ASSIGNED TASK. What follows is a block of records; reproduce all of it verbatim.

EXERCISE INPUT.

== == ==

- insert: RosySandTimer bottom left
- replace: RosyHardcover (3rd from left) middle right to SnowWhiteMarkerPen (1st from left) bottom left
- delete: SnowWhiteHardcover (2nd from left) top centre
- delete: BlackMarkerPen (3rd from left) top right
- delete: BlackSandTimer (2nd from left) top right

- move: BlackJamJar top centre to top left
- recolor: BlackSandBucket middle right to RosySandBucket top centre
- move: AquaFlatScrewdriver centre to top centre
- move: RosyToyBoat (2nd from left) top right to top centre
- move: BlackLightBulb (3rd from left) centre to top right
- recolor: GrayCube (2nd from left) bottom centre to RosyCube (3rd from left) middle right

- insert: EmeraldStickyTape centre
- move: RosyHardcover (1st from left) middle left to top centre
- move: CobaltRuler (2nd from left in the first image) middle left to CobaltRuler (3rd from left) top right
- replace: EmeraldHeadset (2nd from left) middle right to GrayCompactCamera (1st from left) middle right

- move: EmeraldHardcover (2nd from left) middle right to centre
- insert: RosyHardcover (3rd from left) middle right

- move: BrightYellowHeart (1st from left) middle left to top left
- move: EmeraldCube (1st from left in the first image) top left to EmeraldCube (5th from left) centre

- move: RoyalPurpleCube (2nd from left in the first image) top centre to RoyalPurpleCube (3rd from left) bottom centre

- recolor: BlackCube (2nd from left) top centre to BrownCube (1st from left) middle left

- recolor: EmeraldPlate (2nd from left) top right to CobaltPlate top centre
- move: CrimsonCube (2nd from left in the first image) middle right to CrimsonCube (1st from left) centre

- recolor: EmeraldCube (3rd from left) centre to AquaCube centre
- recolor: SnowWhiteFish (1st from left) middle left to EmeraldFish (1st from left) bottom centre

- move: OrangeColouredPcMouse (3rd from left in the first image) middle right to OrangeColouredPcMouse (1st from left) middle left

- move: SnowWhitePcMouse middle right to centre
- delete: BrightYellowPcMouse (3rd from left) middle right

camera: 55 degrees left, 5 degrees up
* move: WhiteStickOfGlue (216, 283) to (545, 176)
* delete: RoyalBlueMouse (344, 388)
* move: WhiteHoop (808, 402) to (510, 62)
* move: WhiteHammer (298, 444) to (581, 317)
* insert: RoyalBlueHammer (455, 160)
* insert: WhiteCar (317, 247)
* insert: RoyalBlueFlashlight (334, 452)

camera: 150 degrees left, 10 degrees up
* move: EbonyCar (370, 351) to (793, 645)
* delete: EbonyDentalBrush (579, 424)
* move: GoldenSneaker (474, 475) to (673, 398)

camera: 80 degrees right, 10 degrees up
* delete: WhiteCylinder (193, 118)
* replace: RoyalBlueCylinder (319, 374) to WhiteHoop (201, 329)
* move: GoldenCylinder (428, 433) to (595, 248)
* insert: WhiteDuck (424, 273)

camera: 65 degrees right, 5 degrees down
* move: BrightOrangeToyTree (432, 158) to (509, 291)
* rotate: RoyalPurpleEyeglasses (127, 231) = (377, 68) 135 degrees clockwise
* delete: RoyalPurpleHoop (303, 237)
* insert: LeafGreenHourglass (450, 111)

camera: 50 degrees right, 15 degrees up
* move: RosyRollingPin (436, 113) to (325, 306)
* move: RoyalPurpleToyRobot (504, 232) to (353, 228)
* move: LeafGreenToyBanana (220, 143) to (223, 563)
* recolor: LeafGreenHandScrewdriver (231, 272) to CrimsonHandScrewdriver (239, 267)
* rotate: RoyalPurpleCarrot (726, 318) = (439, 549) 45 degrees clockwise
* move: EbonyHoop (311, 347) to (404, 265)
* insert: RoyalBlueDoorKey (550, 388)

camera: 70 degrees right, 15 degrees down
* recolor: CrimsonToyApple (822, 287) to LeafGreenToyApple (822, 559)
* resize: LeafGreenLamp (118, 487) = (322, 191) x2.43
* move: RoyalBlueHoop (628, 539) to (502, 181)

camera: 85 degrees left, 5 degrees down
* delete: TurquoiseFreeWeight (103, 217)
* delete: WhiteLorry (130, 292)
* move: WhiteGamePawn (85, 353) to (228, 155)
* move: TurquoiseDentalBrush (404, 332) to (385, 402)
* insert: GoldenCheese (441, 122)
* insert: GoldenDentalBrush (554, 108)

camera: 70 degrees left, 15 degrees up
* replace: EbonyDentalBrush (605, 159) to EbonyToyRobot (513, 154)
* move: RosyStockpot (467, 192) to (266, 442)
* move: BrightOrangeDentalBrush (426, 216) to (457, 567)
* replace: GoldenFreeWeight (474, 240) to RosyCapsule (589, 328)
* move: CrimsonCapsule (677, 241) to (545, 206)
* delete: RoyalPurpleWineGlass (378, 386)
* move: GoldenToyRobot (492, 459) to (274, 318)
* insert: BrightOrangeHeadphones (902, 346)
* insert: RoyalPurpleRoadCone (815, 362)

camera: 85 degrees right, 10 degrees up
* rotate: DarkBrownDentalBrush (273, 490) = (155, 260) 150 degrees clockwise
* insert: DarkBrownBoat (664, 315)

== == ==

RESPONSE BOX.
- insert: RosySandTimer bottom left
- replace: RosyHardcover (3rd from left) middle right to SnowWhiteMarkerPen (1st from left) bottom left
- delete: SnowWhiteHardcover (2nd from left) top centre
- delete: BlackMarkerPen (3rd from left) top right
- delete: BlackSandTimer (2nd from left) top right

- move: BlackJamJar top centre to top left
- recolor: BlackSandBucket middle right to RosySandBucket top centre
- move: AquaFlatScrewdriver centre to top centre
- move: RosyToyBoat (2nd from left) top right to top centre
- move: BlackLightBulb (3rd from left) centre to top right
- recolor: GrayCube (2nd from left) bottom centre to RosyCube (3rd from left) middle right

- insert: EmeraldStickyTape centre
- move: RosyHardcover (1st from left) middle left to top centre
- move: CobaltRuler (2nd from left in the first image) middle left to CobaltRuler (3rd from left) top right
- replace: EmeraldHeadset (2nd from left) middle right to GrayCompactCamera (1st from left) middle right

- move: EmeraldHardcover (2nd from left) middle right to centre
- insert: RosyHardcover (3rd from left) middle right

- move: BrightYellowHeart (1st from left) middle left to top left
- move: EmeraldCube (1st from left in the first image) top left to EmeraldCube (5th from left) centre

- move: RoyalPurpleCube (2nd from left in the first image) top centre to RoyalPurpleCube (3rd from left) bottom centre

- recolor: BlackCube (2nd from left) top centre to BrownCube (1st from left) middle left

- recolor: EmeraldPlate (2nd from left) top right to CobaltPlate top centre
- move: CrimsonCube (2nd from left in the first image) middle right to CrimsonCube (1st from left) centre

- recolor: EmeraldCube (3rd from left) centre to AquaCube centre
- recolor: SnowWhiteFish (1st from left) middle left to EmeraldFish (1st from left) bottom centre

- move: OrangeColouredPcMouse (3rd from left in the first image) middle right to OrangeColouredPcMouse (1st from left) middle left

- move: SnowWhitePcMouse middle right to centre
- delete: BrightYellowPcMouse (3rd from left) middle right

camera: 55 degrees left, 5 degrees up
* move: WhiteStickOfGlue (216, 283) to (545, 176)
* delete: RoyalBlueMouse (344, 388)
* move: WhiteHoop (808, 402) to (510, 62)
* move: WhiteHammer (298, 444) to (581, 317)
* insert: RoyalBlueHammer (455, 160)
* insert: WhiteCar (317, 247)
* insert: RoyalBlueFlashlight (334, 452)

camera: 150 degrees left, 10 degrees up
* move: EbonyCar (370, 351) to (793, 645)
* delete: EbonyDentalBrush (579, 424)
* move: GoldenSneaker (474, 475) to (673, 398)

camera: 80 degrees right, 10 degrees up
* delete: WhiteCylinder (193, 118)
* replace: RoyalBlueCylinder (319, 374) to WhiteHoop (201, 329)
* move: GoldenCylinder (428, 433) to (595, 248)
* insert: WhiteDuck (424, 273)

camera: 65 degrees right, 5 degrees down
* move: BrightOrangeToyTree (432, 158) to (509, 291)
* rotate: RoyalPurpleEyeglasses (127, 231) = (377, 68) 135 degrees clockwise
* delete: RoyalPurpleHoop (303, 237)
* insert: LeafGreenHourglass (450, 111)

camera: 50 degrees right, 15 degrees up
* move: RosyRollingPin (436, 113) to (325, 306)
* move: RoyalPurpleToyRobot (504, 232) to (353, 228)
* move: LeafGreenToyBanana (220, 143) to (223, 563)
* recolor: LeafGreenHandScrewdriver (231, 272) to CrimsonHandScrewdriver (239, 267)
* rotate: RoyalPurpleCarrot (726, 318) = (439, 549) 45 degrees clockwise
* move: EbonyHoop (311, 347) to (404, 265)
* insert: RoyalBlueDoorKey (550, 388)

camera: 70 degrees right, 15 degrees down
* recolor: CrimsonToyApple (822, 287) to LeafGreenToyApple (822, 559)
* resize: LeafGreenLamp (118, 487) = (322, 191) x2.43
* move: RoyalBlueHoop (628, 539) to (502, 181)

camera: 85 degrees left, 5 degrees down
* delete: TurquoiseFreeWeight (103, 217)
* delete: WhiteLorry (130, 292)
* move: WhiteGamePawn (85, 353) to (228, 155)
* move: TurquoiseDentalBrush (404, 332) to (385, 402)
* insert: GoldenCheese (441, 122)
* insert: GoldenDentalBrush (554, 108)

camera: 70 degrees left, 15 degrees up
* replace: EbonyDentalBrush (605, 159) to EbonyToyRobot (513, 154)
* move: RosyStockpot (467, 192) to (266, 442)
* move: BrightOrangeDentalBrush (426, 216) to (457, 567)
* replace: GoldenFreeWeight (474, 240) to RosyCapsule (589, 328)
* move: CrimsonCapsule (677, 241) to (545, 206)
* delete: RoyalPurpleWineGlass (378, 386)
* move: GoldenToyRobot (492, 459) to (274, 318)
* insert: BrightOrangeHeadphones (902, 346)
* insert: RoyalPurpleRoadCone (815, 362)

camera: 85 degrees right, 10 degrees up
* rotate: DarkBrownDentalBrush (273, 490) = (155, 260) 150 degrees clockwise
* insert: DarkBrownBoat (664, 315)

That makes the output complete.